[Your instructions] In the data below, find the line with "black plate B4:C4" and the line with "brown cone A1 level 1 -> none", then restate both and every line between them exactly, minus the pictures.

[Given records]
____
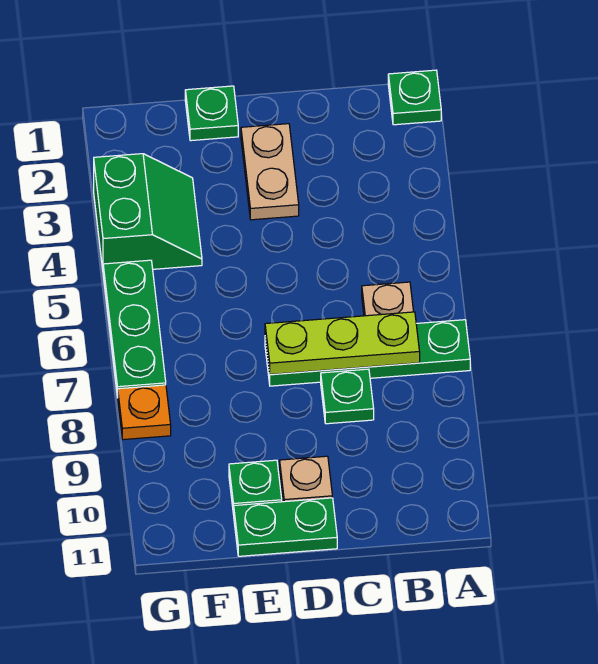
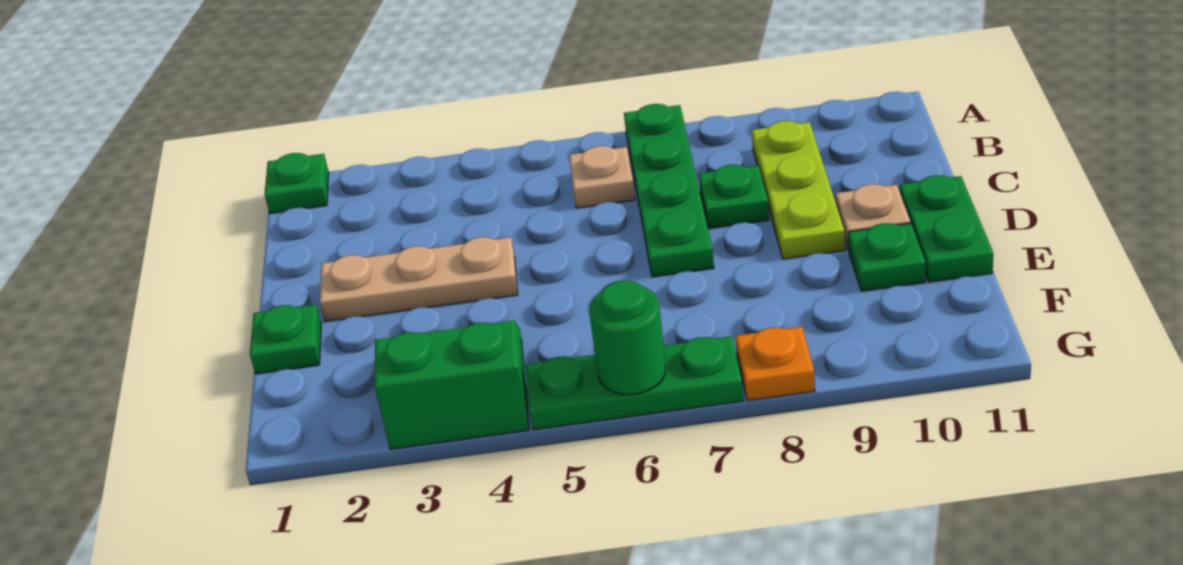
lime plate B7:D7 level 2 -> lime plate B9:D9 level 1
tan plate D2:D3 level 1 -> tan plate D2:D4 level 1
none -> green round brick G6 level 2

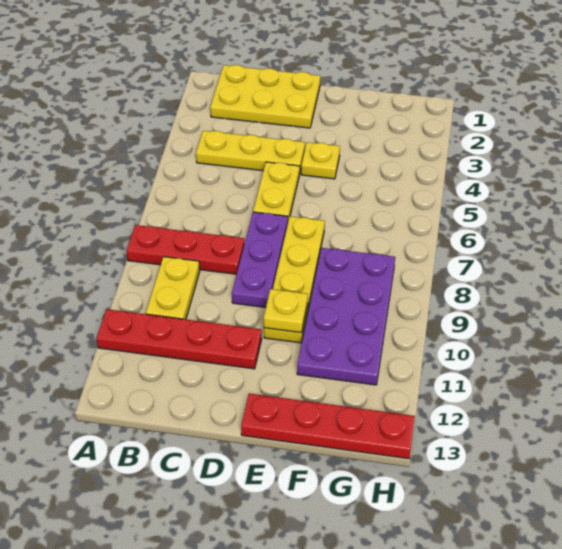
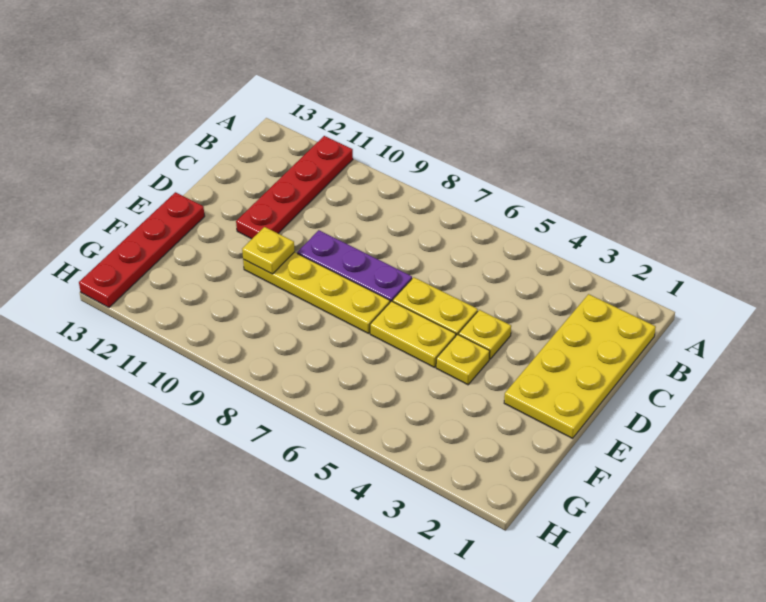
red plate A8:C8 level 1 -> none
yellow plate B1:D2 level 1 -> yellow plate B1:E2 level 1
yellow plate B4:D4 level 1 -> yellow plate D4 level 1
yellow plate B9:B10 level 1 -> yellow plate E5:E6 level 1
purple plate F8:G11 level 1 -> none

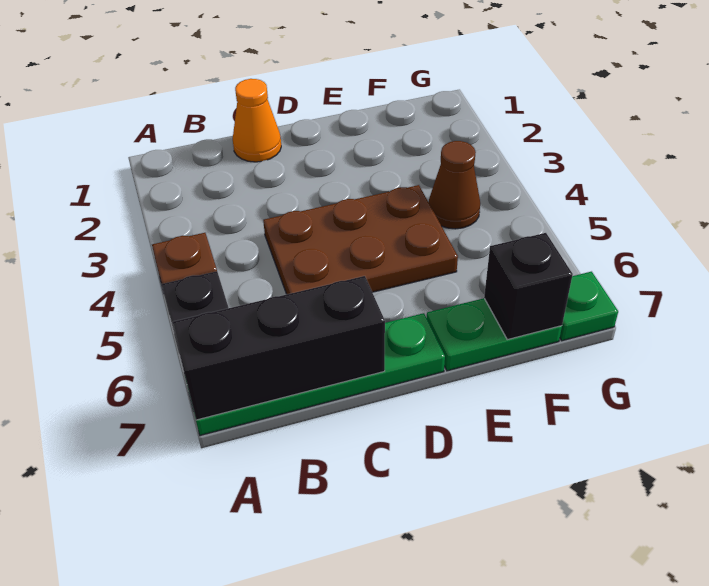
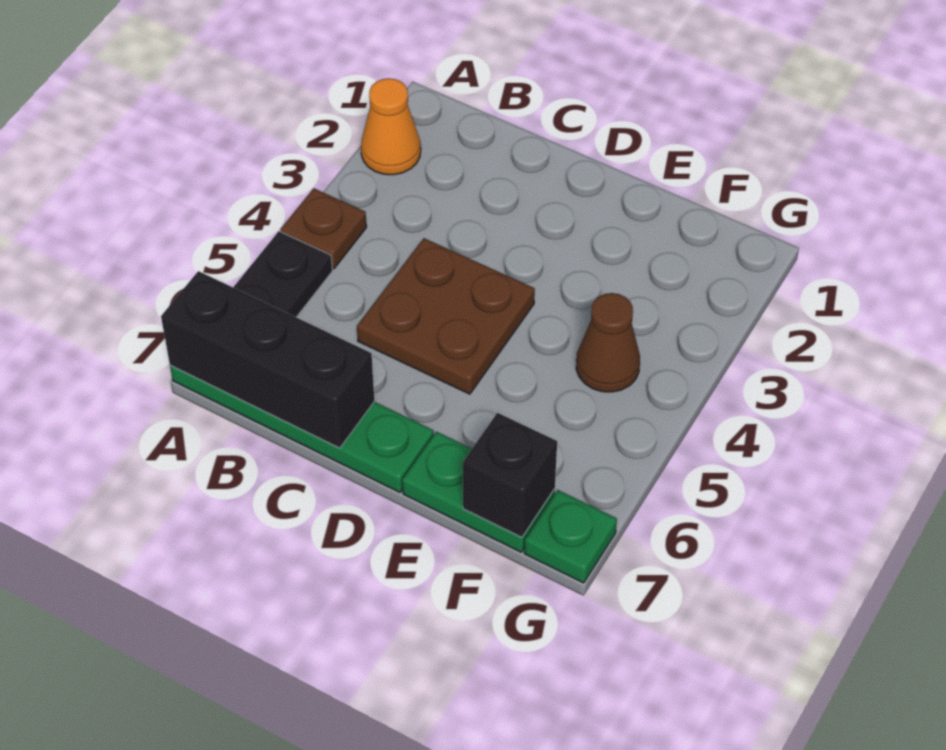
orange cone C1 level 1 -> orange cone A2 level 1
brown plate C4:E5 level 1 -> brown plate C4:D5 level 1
____
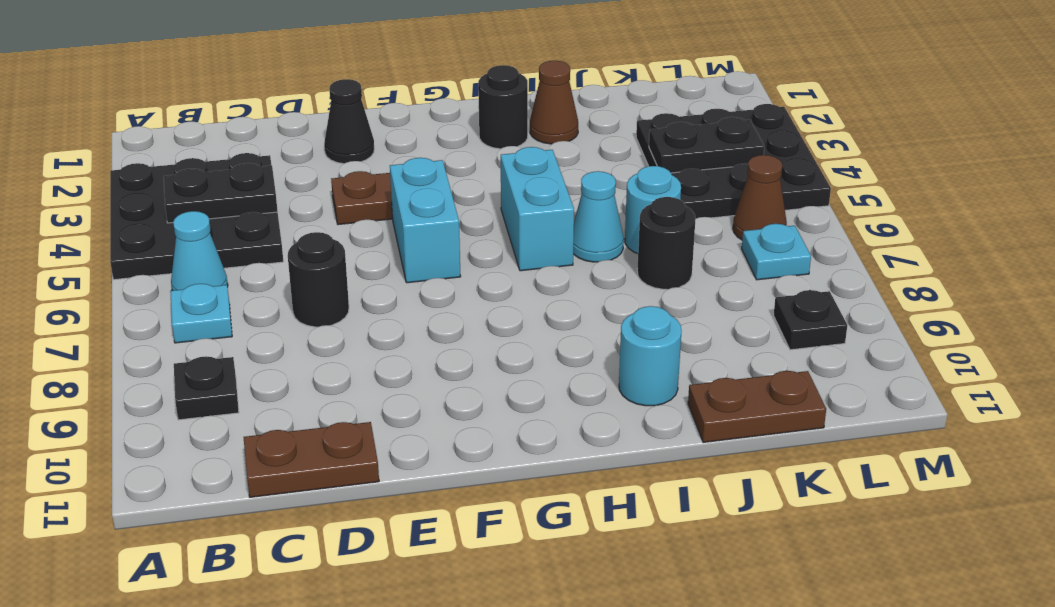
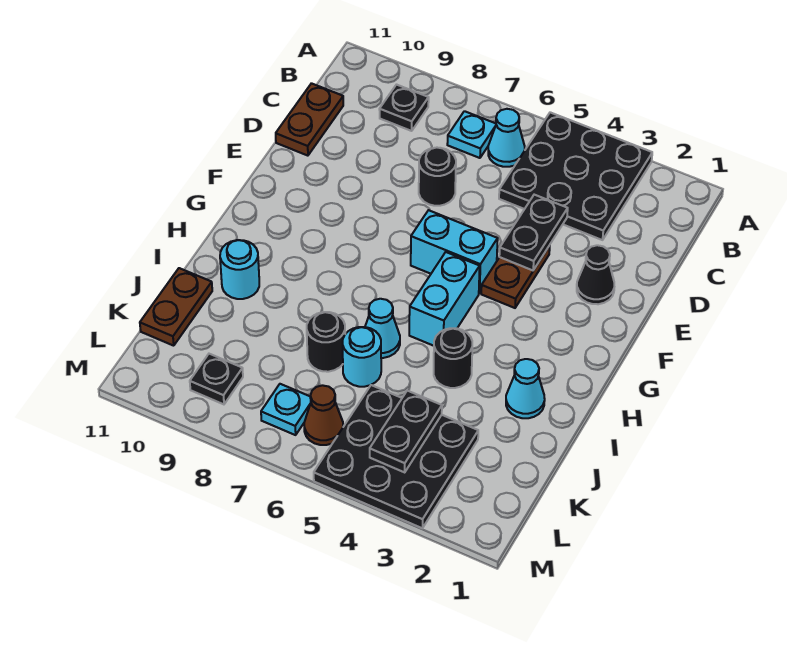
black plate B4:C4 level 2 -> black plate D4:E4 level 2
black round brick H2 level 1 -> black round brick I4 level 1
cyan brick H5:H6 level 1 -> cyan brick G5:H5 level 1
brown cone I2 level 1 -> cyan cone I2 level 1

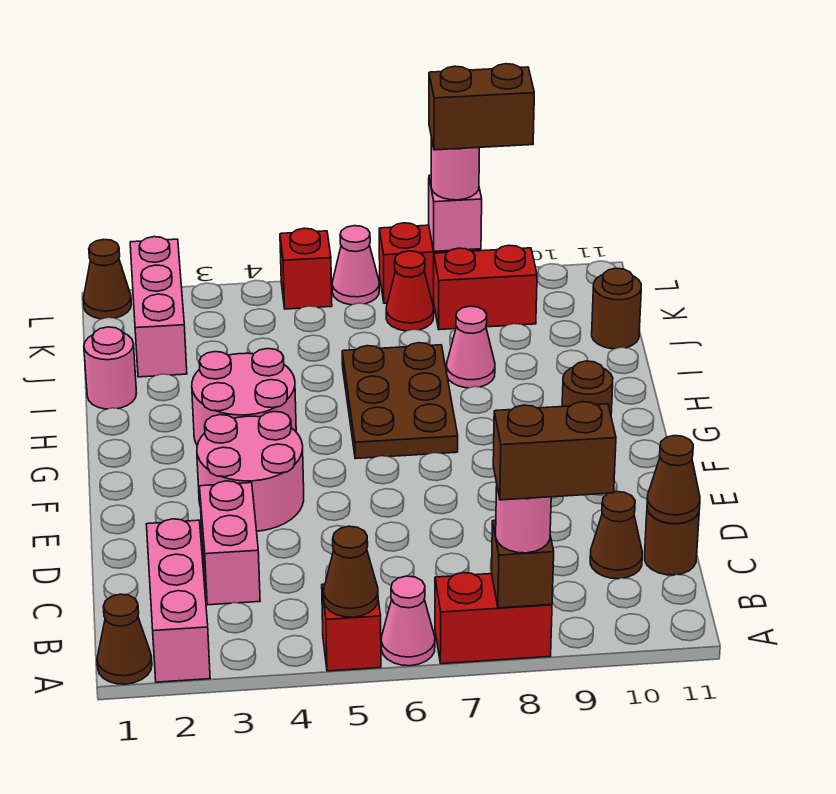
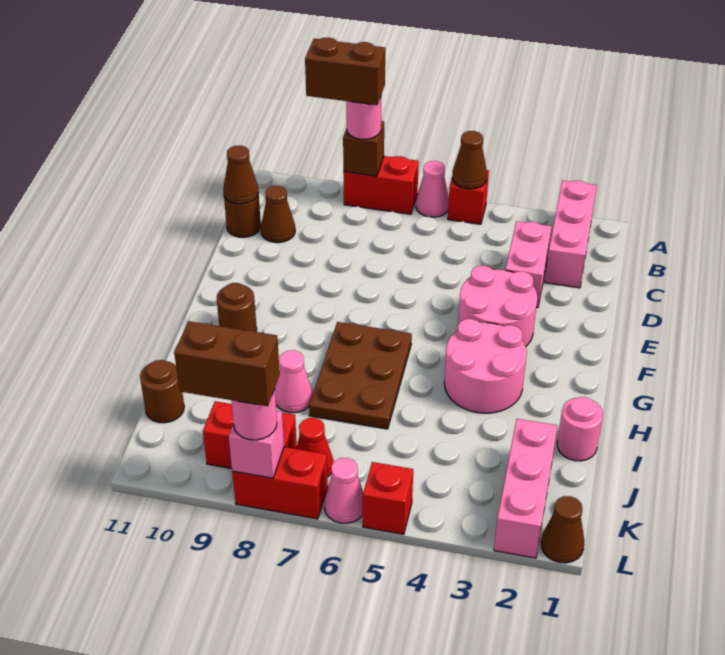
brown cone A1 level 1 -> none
____
[Exercise solution]
black plate B4:C4 level 2 -> black plate D4:E4 level 2
black round brick H2 level 1 -> black round brick I4 level 1
cyan brick H5:H6 level 1 -> cyan brick G5:H5 level 1
brown cone I2 level 1 -> cyan cone I2 level 1

brown cone A1 level 1 -> none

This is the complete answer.